» Records supplied:

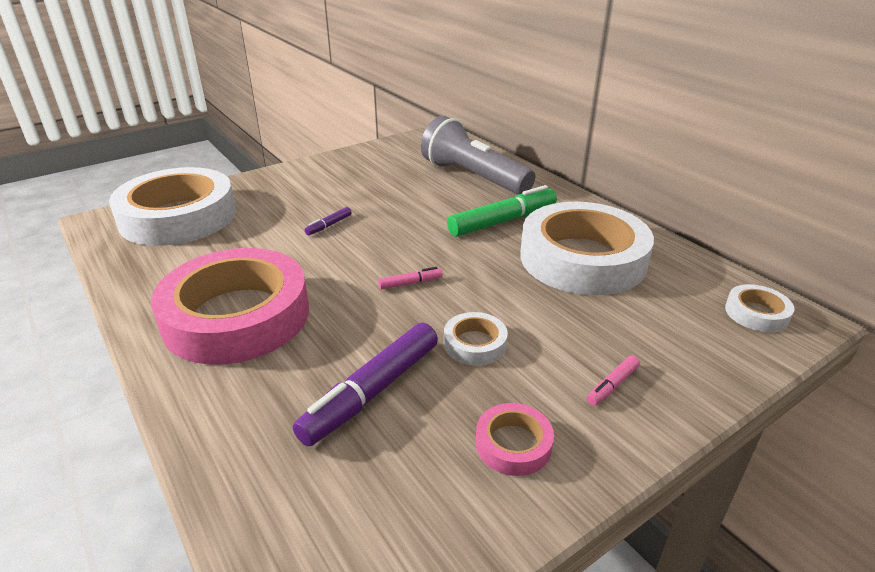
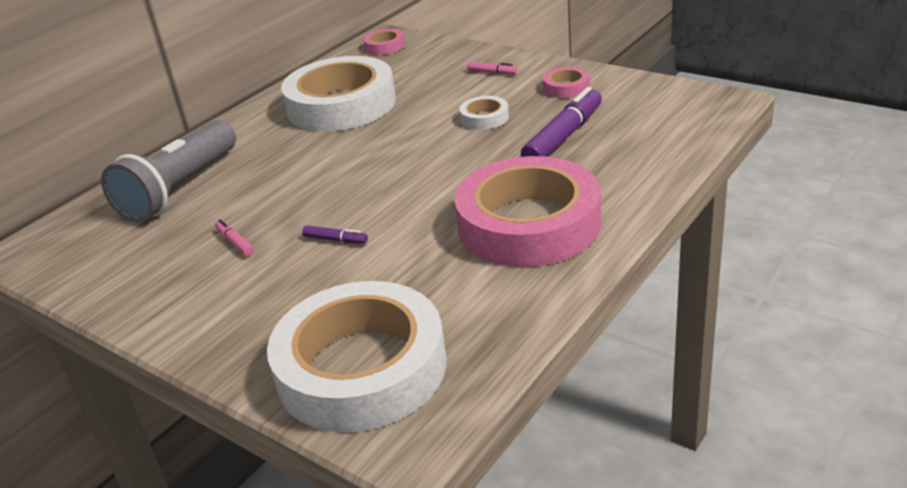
camera: 105 degrees left, 0 degrees up
purple marker [293,323,438,446] -> purple marker turned 75 degrees counterclockwise [521,87,602,157]
pink marker [378,267,443,290] -> pink marker moved to [215,219,254,256]
green marker [447,185,557,237] -> none
white tape [725,284,794,332] -> pink tape [363,29,405,55]

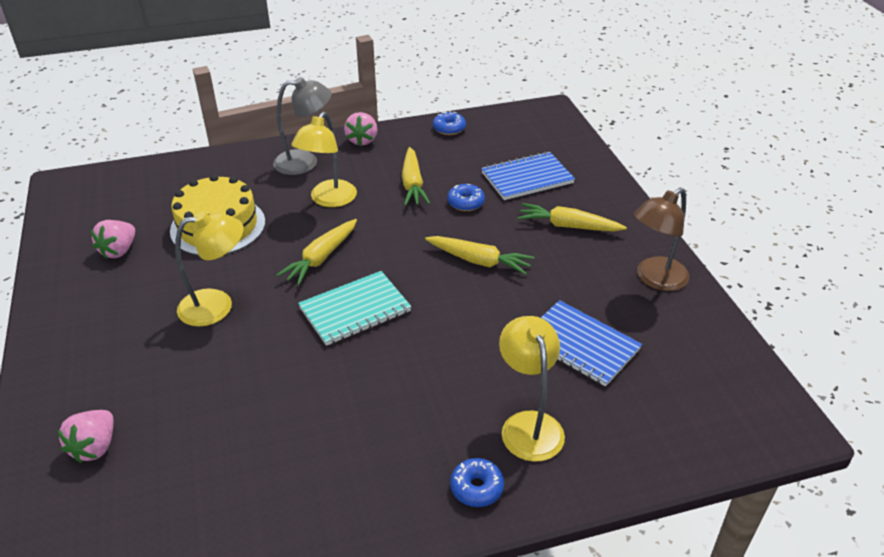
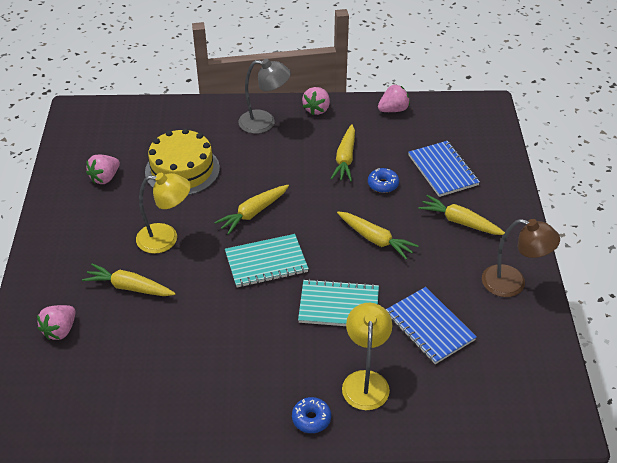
camera: 15 degrees right, 5 degrees up
yellow lamp [291,112,357,207] -> none
blue donut [433,111,466,135] -> pink strawberry [378,85,410,112]
blue notebook [481,152,575,200] -> blue notebook turned 75 degrees clockwise [408,141,480,197]
brown lamp [634,188,689,291] -> brown lamp turned 135 degrees counterclockwise [482,219,560,297]
none -> yellow carrot [82,264,176,296]
none -> turquoise notebook [298,279,379,326]

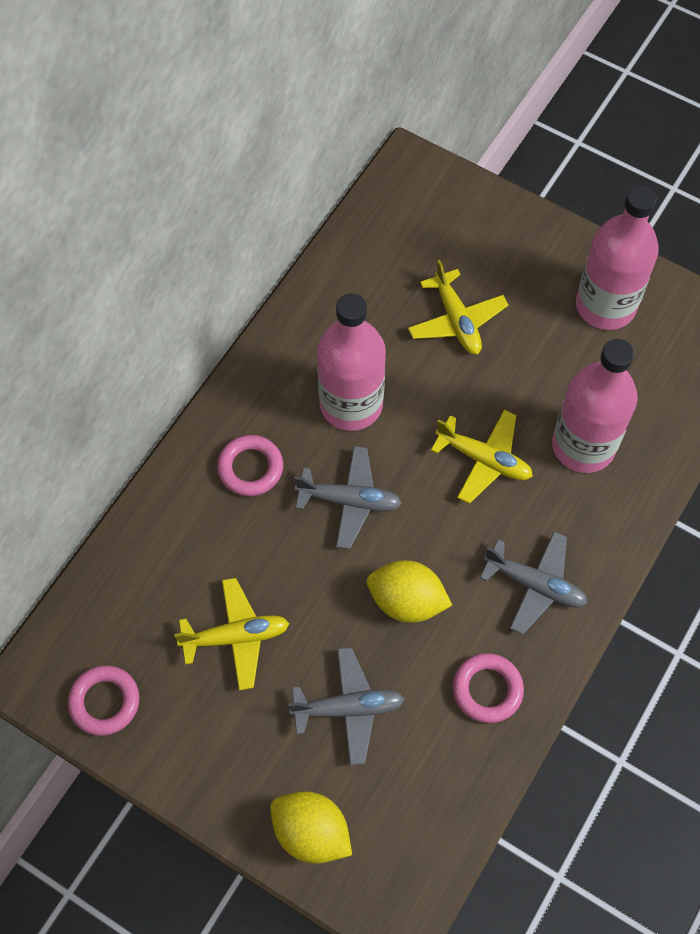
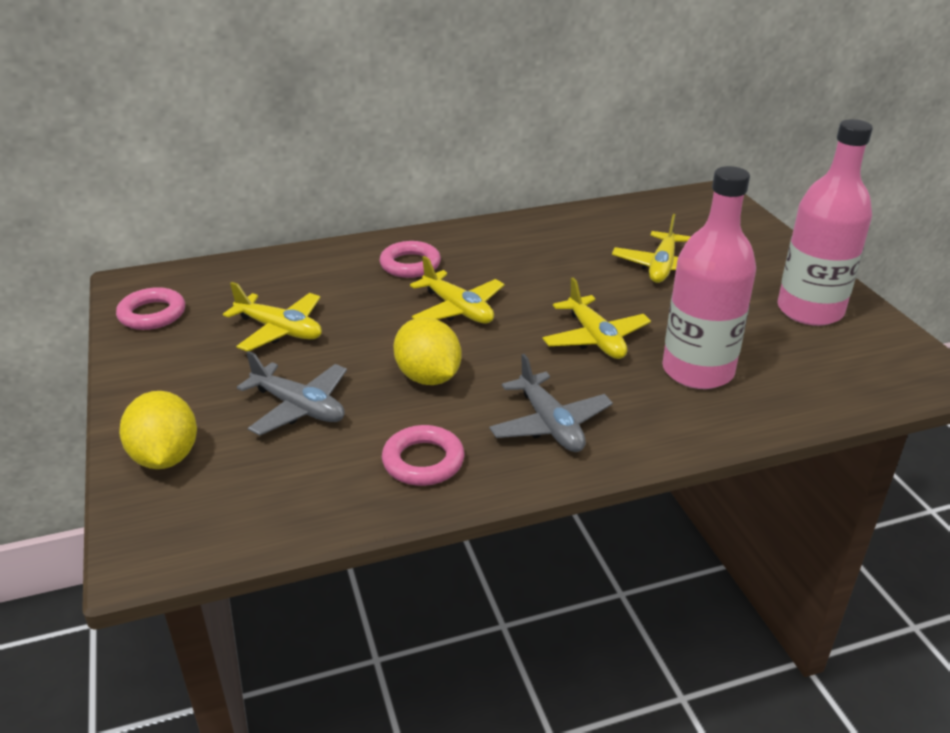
camera: 40 degrees right, 30 degrees down
grey plane [294,446,402,549] -> yellow plane [410,256,505,324]
pink bottle [317,293,386,431] -> none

» What to produce: What is needed is an exact printout of every record above, with the pictures left out.

» Result of this exercise:
camera: 105 degrees left, 0 degrees up
purple marker [293,323,438,446] -> purple marker turned 75 degrees counterclockwise [521,87,602,157]
pink marker [378,267,443,290] -> pink marker moved to [215,219,254,256]
green marker [447,185,557,237] -> none
white tape [725,284,794,332] -> pink tape [363,29,405,55]

camera: 15 degrees right, 5 degrees up
yellow lamp [291,112,357,207] -> none
blue donut [433,111,466,135] -> pink strawberry [378,85,410,112]
blue notebook [481,152,575,200] -> blue notebook turned 75 degrees clockwise [408,141,480,197]
brown lamp [634,188,689,291] -> brown lamp turned 135 degrees counterclockwise [482,219,560,297]
none -> yellow carrot [82,264,176,296]
none -> turquoise notebook [298,279,379,326]

camera: 40 degrees right, 30 degrees down
grey plane [294,446,402,549] -> yellow plane [410,256,505,324]
pink bottle [317,293,386,431] -> none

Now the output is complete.